§ **Problem statement**:
Look through the material below and report every line that includes "degrees".

------------

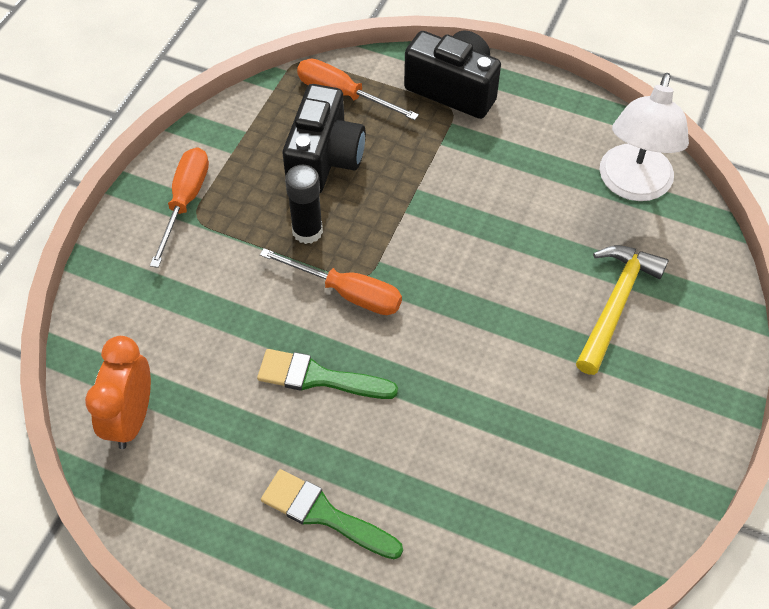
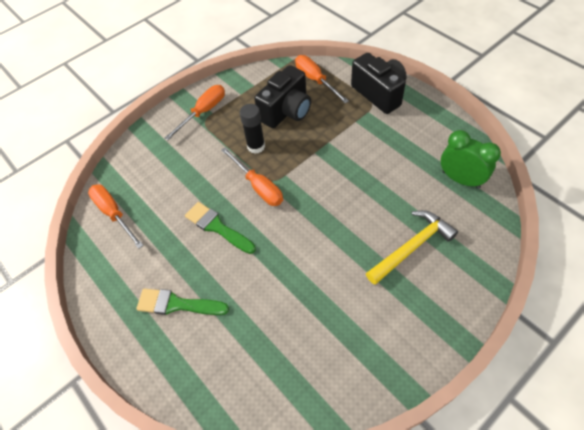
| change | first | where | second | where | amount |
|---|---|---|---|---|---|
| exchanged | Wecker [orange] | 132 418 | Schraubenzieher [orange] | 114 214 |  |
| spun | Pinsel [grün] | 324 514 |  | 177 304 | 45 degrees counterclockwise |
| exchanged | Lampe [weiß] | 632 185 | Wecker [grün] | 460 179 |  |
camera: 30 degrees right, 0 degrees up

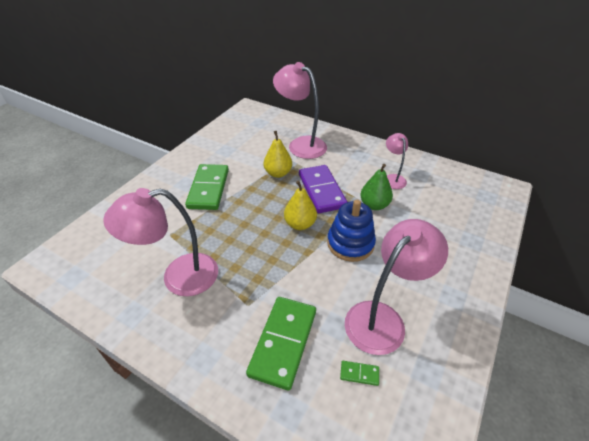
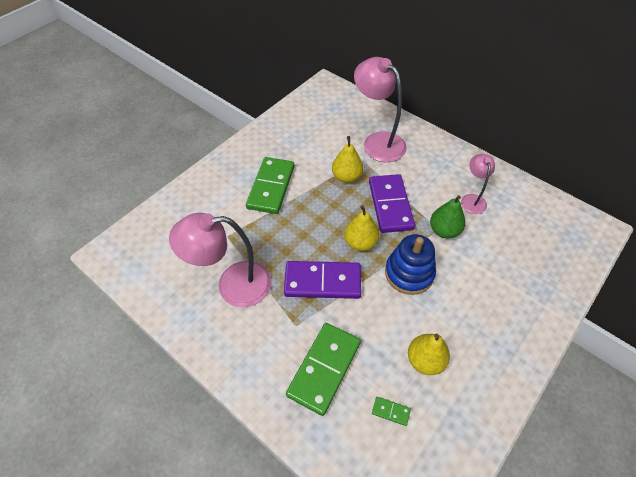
| change | first | where | second | where | amount |
|---|---|---|---|---|---|
| appeared |  |  | Dominostein [lila] | 322 281 |  |
| exchanged | Lampe [rosa] | 382 318 | Birne [gelb] | 425 360 |  |
camera: 10 degrees right, 10 degrees up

------------

§ **Answer for this exercise**:
| spun | Pinsel [grün] | 324 514 |  | 177 304 | 45 degrees counterclockwise |
camera: 30 degrees right, 0 degrees up
camera: 10 degrees right, 10 degrees up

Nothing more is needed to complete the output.